- _Given data_
----------
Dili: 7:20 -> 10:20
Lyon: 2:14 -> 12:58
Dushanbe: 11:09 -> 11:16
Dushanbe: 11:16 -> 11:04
----------
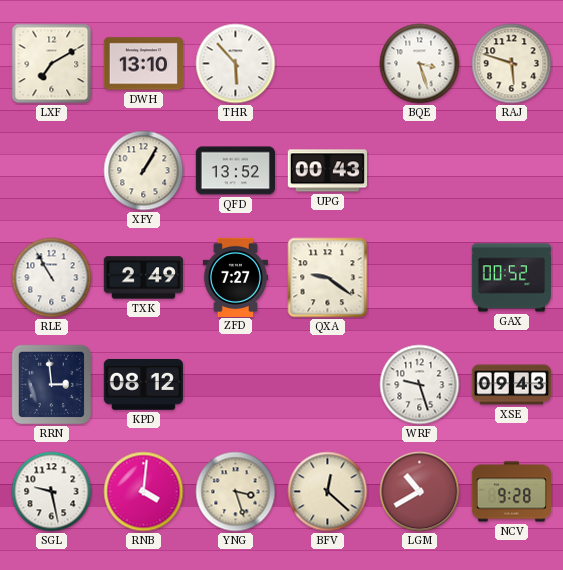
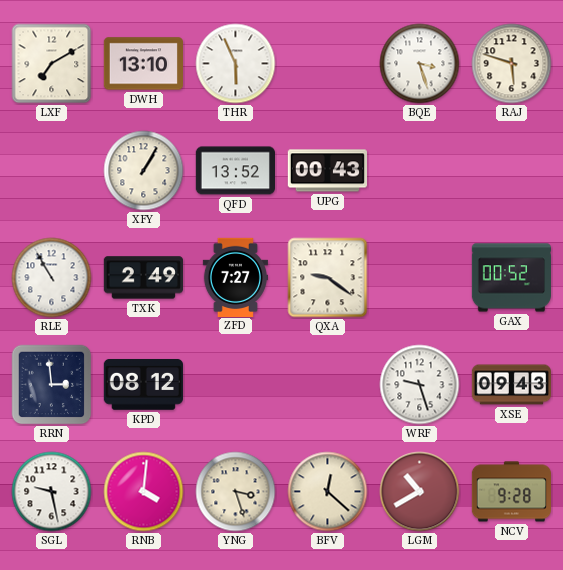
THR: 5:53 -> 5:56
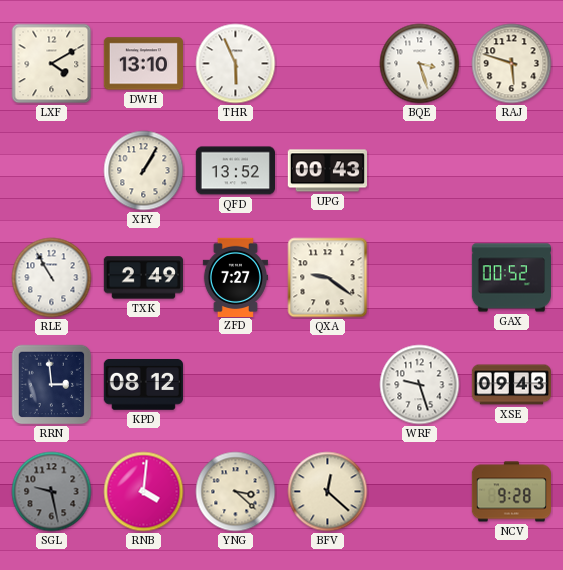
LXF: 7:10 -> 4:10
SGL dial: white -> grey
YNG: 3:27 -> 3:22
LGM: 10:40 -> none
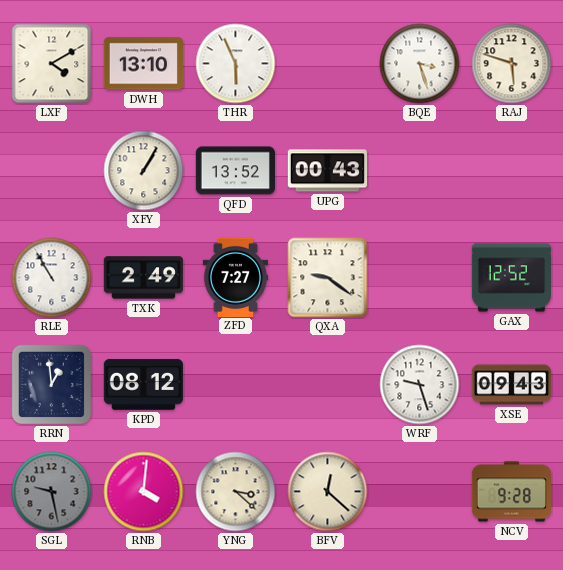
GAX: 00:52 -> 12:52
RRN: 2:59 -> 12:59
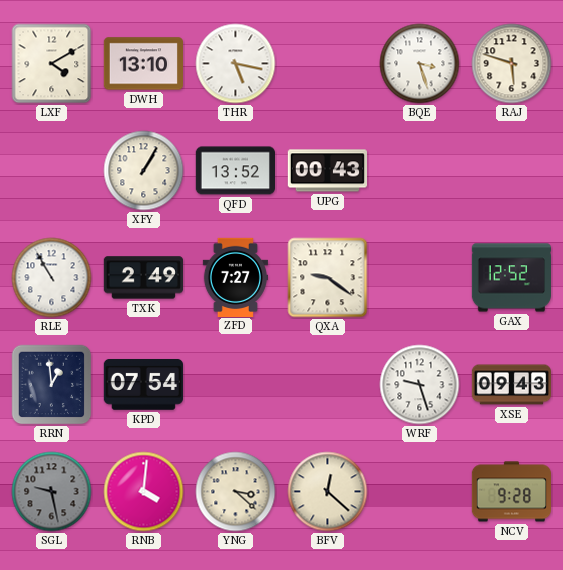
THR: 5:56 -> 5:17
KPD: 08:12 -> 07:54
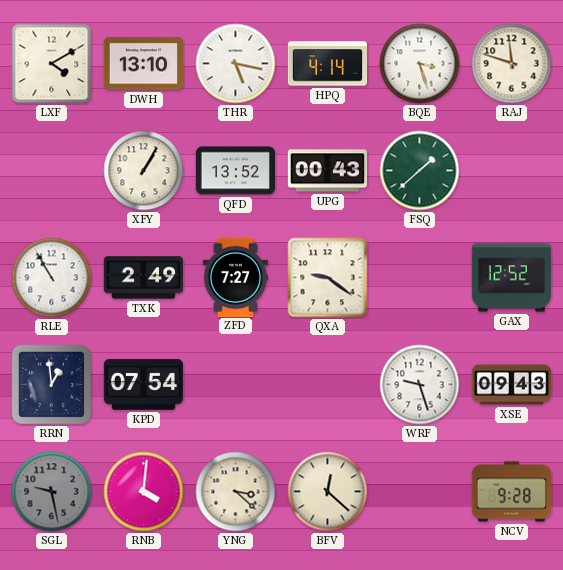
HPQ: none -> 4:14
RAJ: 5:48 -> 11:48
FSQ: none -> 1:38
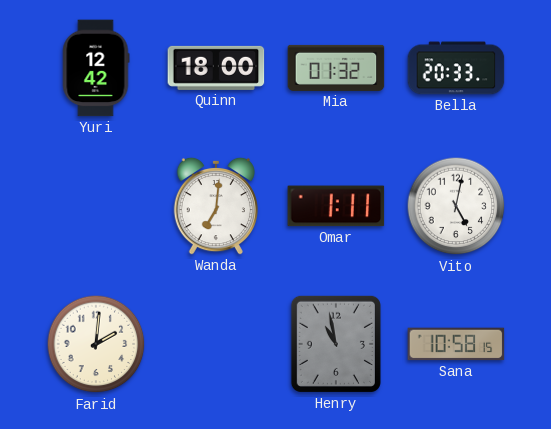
----------
How many lines in the records above contain the word "Dushanbe"? Reply with the number alone.

2